== To do ==
Would you please return every line from the listing that contains the word "button"?

== Record extracts ==
....
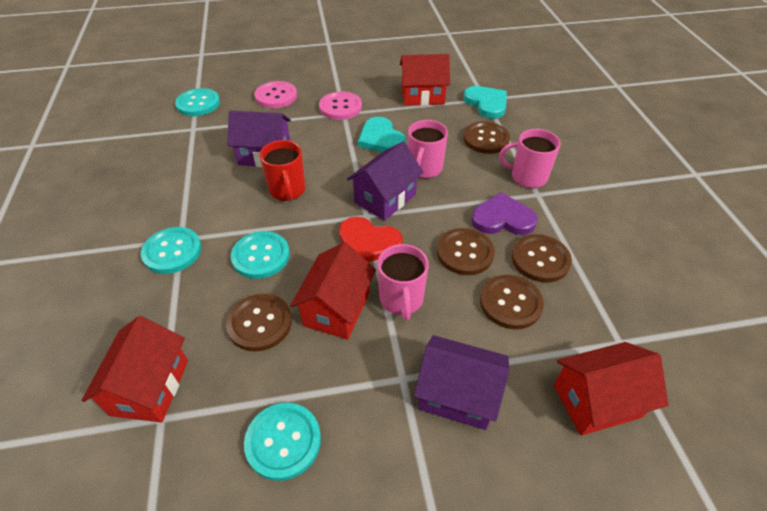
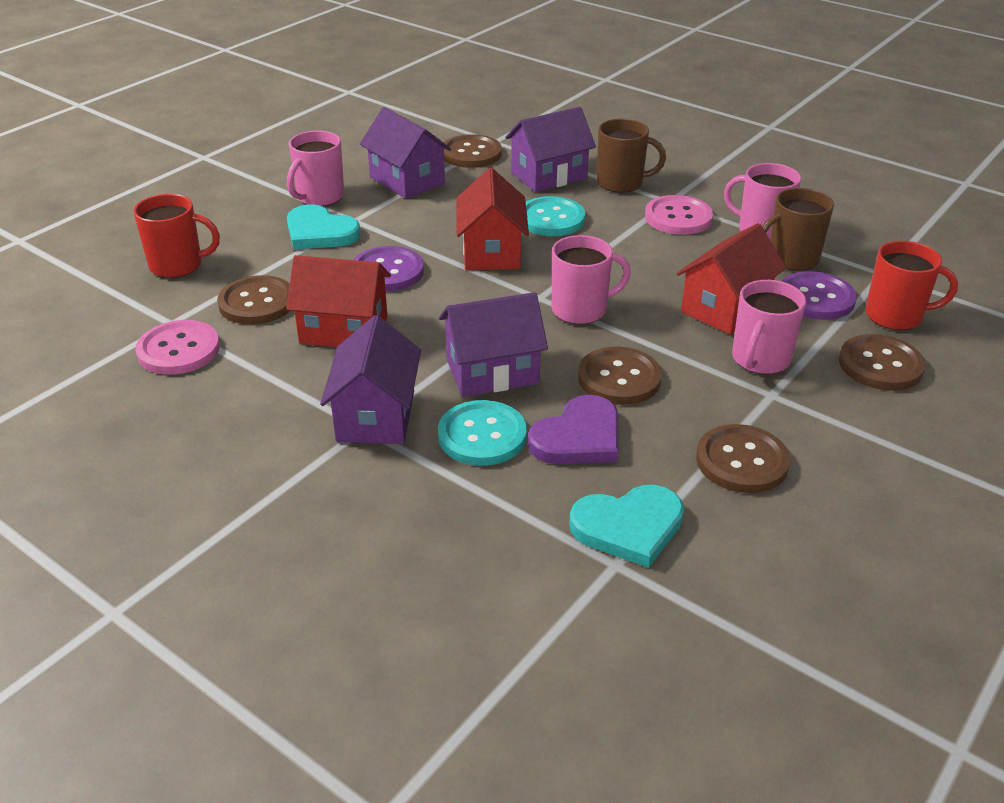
brown mug: 0 -> 2
pink mug: 3 -> 4
purple button: 0 -> 2
purple house: 3 -> 4
red heart: 1 -> 0
red house: 4 -> 3
red mug: 1 -> 2
turquoise button: 4 -> 2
....
== Result for this exercise ==
purple button: 0 -> 2
turquoise button: 4 -> 2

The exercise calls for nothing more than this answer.